EXTRACTED INFORMATION:
=== Begin Enclosure ===

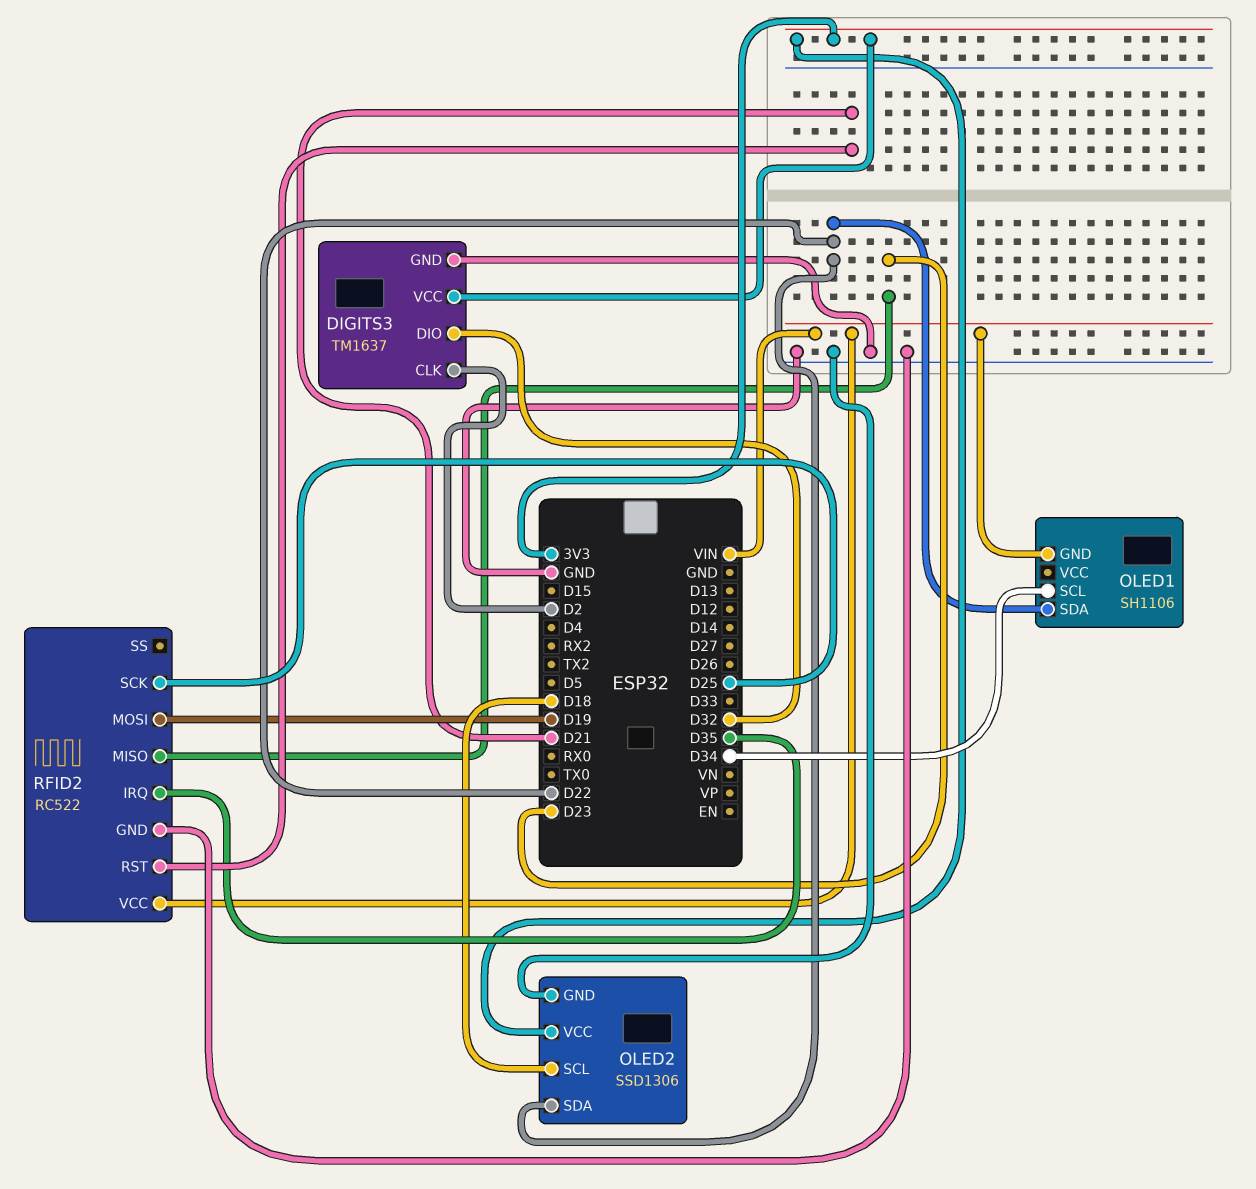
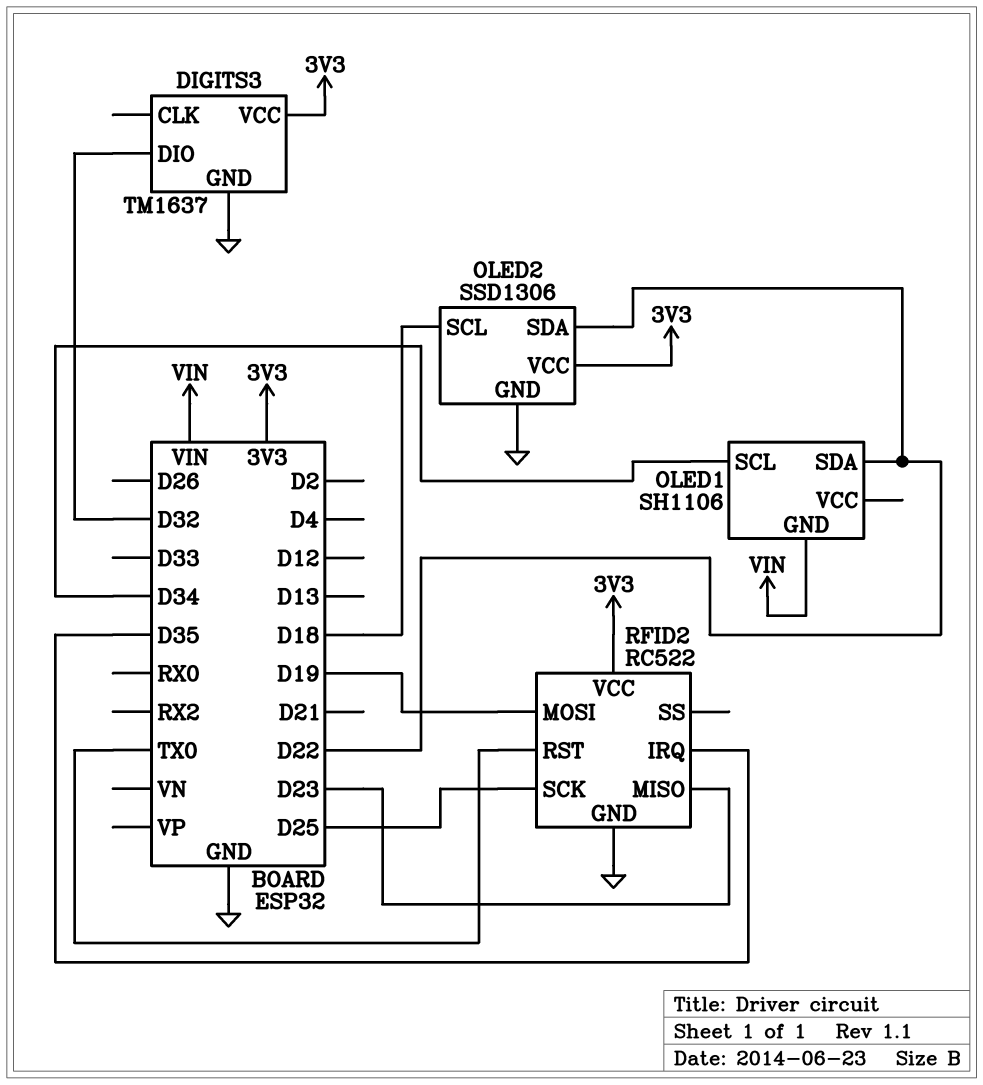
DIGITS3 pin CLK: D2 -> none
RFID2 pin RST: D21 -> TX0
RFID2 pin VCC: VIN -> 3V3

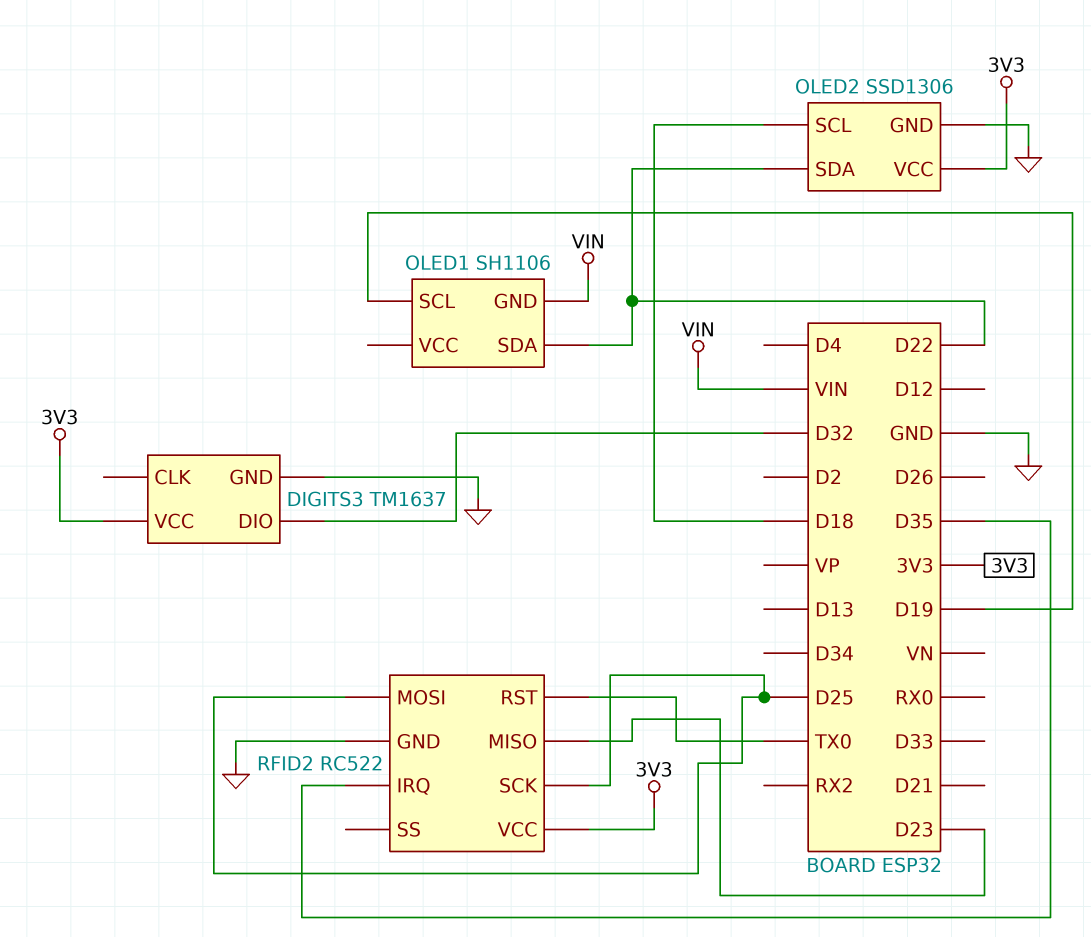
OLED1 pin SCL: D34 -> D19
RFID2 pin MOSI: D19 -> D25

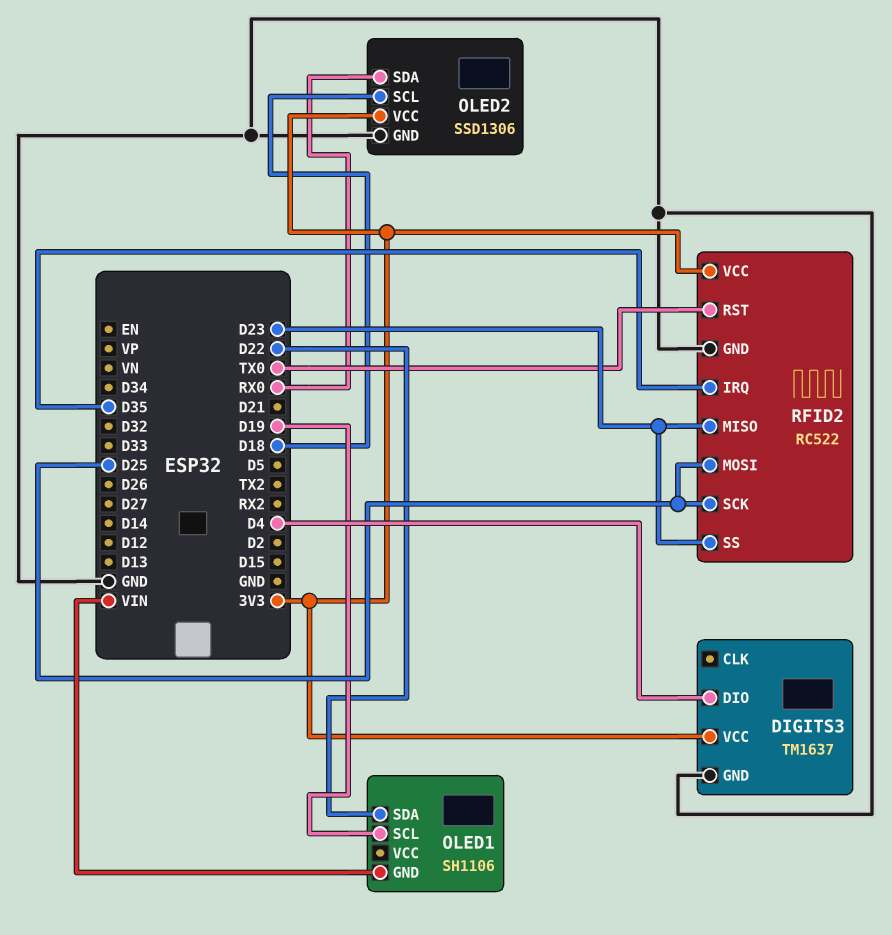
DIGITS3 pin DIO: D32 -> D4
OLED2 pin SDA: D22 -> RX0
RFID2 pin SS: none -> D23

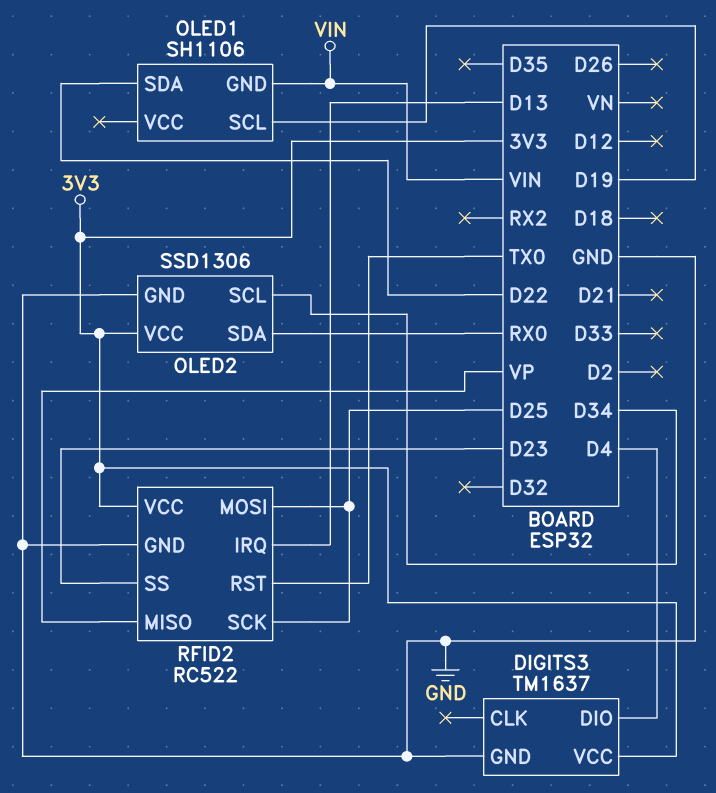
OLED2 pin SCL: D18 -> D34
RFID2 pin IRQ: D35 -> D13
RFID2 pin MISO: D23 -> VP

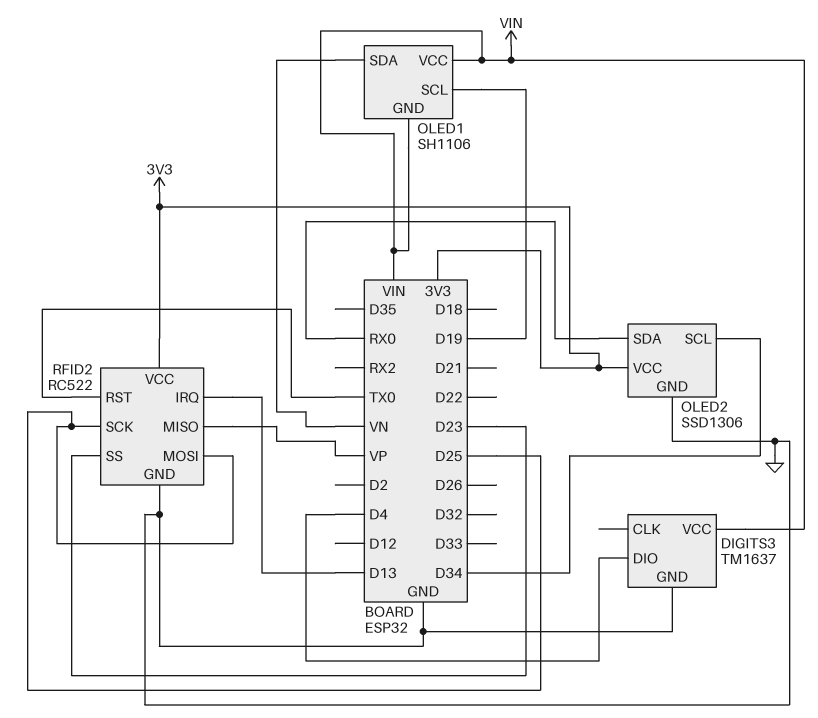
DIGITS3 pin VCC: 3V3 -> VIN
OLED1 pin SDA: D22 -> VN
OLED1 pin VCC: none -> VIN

=== End Enclosure ===

TASK REQUIREMENTS: Every line from the one containing "RFID2 pin SS: none -> D23" through the end of the entries above, both included, should be extracted exactly, with pictures left out.

EXERCISE SOLUTION:
RFID2 pin SS: none -> D23

OLED2 pin SCL: D18 -> D34
RFID2 pin IRQ: D35 -> D13
RFID2 pin MISO: D23 -> VP

DIGITS3 pin VCC: 3V3 -> VIN
OLED1 pin SDA: D22 -> VN
OLED1 pin VCC: none -> VIN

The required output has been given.